» **EXERCISE DESCRIPTION**
Copy out the part of the material that opens with the line containing "Locate an element on the screen. The" and closes with the line containing "Image resolution: width=952", reproducing those lines character for character, both end lines included, and nothing else.

════════════════════

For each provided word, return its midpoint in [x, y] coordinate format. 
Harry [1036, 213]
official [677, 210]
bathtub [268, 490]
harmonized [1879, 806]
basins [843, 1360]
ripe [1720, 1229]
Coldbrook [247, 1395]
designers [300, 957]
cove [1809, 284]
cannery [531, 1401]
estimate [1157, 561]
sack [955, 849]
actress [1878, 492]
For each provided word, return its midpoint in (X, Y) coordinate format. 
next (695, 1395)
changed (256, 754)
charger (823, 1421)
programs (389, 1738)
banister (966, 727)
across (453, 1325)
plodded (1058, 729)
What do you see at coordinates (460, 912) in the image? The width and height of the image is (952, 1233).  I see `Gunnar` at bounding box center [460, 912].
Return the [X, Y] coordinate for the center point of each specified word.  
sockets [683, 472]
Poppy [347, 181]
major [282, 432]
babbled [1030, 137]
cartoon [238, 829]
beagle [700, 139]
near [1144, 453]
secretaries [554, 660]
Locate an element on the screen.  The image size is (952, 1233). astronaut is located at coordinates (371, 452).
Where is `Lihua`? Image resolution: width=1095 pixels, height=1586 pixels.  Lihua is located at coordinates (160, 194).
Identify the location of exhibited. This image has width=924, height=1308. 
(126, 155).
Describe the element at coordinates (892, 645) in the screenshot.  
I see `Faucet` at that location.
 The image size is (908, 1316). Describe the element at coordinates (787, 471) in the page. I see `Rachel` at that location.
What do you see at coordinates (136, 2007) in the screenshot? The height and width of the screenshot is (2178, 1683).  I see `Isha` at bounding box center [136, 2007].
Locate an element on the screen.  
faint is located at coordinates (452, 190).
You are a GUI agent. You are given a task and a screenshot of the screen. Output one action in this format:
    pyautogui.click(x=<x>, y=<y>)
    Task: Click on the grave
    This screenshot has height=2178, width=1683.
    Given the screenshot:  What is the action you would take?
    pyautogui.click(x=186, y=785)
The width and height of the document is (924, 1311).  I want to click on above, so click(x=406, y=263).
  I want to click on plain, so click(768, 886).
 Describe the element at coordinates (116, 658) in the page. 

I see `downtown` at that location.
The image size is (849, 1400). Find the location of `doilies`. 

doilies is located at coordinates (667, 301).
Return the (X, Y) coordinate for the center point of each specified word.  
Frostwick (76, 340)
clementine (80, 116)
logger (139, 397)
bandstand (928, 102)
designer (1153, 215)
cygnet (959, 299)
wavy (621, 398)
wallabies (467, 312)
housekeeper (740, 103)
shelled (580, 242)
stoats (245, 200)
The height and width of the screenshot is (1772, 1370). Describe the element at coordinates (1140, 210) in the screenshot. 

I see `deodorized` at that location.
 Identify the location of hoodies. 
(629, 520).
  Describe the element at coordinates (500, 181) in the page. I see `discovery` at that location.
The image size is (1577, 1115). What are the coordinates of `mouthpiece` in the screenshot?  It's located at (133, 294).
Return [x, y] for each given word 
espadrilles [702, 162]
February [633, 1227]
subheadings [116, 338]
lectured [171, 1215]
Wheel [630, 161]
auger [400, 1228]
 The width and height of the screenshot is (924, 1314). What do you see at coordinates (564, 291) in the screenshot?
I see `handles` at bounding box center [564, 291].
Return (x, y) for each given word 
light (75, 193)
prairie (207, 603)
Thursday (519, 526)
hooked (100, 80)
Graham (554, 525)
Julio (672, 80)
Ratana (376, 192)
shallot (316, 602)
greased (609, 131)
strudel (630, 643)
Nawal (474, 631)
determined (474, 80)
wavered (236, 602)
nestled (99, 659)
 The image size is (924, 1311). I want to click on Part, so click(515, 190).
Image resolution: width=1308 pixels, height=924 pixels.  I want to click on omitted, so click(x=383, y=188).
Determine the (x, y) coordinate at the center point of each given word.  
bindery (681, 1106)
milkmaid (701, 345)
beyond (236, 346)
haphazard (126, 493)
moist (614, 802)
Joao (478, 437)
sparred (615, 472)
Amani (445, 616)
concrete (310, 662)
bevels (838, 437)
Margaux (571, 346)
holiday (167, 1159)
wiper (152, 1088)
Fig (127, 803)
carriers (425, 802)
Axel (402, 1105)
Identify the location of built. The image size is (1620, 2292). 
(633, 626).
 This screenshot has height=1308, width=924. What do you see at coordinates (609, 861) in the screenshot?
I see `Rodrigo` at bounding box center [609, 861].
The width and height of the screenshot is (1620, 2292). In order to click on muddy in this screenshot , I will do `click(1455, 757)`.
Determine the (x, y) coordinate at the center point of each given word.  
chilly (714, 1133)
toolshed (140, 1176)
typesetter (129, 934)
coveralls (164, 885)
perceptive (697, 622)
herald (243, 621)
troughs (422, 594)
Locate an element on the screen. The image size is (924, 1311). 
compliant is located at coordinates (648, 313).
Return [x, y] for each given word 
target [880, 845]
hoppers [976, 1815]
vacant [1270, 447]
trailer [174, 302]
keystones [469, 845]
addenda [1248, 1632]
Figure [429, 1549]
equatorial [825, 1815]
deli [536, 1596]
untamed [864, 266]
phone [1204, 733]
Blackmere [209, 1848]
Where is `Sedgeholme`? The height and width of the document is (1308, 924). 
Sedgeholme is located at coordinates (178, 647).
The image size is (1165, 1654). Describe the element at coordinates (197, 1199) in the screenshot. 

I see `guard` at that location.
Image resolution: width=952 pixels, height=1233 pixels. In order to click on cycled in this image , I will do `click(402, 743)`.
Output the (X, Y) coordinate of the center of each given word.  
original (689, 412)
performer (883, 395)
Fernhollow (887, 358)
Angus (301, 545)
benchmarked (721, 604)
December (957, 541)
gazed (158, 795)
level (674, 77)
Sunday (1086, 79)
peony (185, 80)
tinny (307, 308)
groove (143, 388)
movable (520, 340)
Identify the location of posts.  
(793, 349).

════════════════════

» **WRITTEN REPLY**
Locate an element on the screen. The image size is (924, 1311). 
compliant is located at coordinates (648, 313).
Return [x, y] for each given word 
target [880, 845]
hoppers [976, 1815]
vacant [1270, 447]
trailer [174, 302]
keystones [469, 845]
addenda [1248, 1632]
Figure [429, 1549]
equatorial [825, 1815]
deli [536, 1596]
untamed [864, 266]
phone [1204, 733]
Blackmere [209, 1848]
Where is `Sedgeholme`? The height and width of the document is (1308, 924). 
Sedgeholme is located at coordinates (178, 647).
The image size is (1165, 1654). Describe the element at coordinates (197, 1199) in the screenshot. 

I see `guard` at that location.
Image resolution: width=952 pixels, height=1233 pixels. In order to click on cycled in this image , I will do `click(402, 743)`.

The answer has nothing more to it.